■ EXERCISE PROMPT ■
Find each line below where the word "VBUS" occurs, and copy it.

.....

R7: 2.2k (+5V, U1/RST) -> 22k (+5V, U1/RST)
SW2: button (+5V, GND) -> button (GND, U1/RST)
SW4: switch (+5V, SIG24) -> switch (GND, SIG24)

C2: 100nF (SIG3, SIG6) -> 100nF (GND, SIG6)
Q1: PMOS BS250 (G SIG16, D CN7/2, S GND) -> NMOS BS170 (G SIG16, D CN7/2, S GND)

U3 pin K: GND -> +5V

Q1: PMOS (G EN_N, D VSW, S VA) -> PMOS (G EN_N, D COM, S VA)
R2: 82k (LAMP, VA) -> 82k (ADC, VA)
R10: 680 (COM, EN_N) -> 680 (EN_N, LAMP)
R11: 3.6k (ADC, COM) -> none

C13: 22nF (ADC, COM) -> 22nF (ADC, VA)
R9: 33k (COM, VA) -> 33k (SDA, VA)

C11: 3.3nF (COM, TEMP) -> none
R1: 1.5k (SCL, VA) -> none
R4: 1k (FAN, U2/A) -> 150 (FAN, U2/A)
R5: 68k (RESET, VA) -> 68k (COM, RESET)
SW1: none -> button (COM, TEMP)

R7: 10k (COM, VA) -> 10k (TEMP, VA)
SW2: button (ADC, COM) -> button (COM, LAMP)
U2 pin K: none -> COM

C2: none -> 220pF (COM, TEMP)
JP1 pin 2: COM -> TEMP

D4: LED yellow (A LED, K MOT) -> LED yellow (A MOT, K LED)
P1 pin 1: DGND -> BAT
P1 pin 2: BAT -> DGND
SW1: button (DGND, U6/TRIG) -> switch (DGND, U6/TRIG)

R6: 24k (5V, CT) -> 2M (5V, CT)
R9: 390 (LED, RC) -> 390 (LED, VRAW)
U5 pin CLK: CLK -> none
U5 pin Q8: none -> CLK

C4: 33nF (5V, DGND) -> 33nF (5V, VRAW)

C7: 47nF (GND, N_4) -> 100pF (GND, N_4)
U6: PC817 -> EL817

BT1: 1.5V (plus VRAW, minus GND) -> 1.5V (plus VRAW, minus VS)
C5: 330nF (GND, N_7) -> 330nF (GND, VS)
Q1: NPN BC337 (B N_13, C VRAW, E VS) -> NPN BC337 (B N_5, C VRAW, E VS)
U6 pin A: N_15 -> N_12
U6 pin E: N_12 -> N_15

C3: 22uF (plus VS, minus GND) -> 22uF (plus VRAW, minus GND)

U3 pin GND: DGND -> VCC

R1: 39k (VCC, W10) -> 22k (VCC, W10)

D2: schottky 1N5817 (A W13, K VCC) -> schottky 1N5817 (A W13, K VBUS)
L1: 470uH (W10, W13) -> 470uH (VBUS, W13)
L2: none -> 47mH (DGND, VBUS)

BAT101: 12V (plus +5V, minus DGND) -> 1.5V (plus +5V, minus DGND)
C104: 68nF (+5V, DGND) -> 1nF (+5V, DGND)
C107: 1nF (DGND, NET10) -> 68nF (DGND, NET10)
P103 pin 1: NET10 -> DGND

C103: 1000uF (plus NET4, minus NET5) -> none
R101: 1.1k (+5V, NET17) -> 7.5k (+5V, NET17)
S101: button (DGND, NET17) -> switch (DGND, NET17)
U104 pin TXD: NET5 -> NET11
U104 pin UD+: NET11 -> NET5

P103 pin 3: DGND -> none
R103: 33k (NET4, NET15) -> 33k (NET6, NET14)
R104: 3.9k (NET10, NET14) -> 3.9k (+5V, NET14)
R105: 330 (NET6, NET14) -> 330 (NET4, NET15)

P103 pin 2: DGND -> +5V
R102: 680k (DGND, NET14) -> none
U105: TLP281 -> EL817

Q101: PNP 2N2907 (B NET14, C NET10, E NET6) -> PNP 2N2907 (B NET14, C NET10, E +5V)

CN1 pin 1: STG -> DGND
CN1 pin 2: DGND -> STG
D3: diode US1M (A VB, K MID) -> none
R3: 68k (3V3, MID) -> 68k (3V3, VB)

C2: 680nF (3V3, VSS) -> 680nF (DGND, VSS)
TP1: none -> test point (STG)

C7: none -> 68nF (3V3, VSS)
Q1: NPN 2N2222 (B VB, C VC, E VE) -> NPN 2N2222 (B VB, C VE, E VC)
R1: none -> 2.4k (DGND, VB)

.....

■ TASK SOLUTION ■
D2: schottky 1N5817 (A W13, K VCC) -> schottky 1N5817 (A W13, K VBUS)
L1: 470uH (W10, W13) -> 470uH (VBUS, W13)
L2: none -> 47mH (DGND, VBUS)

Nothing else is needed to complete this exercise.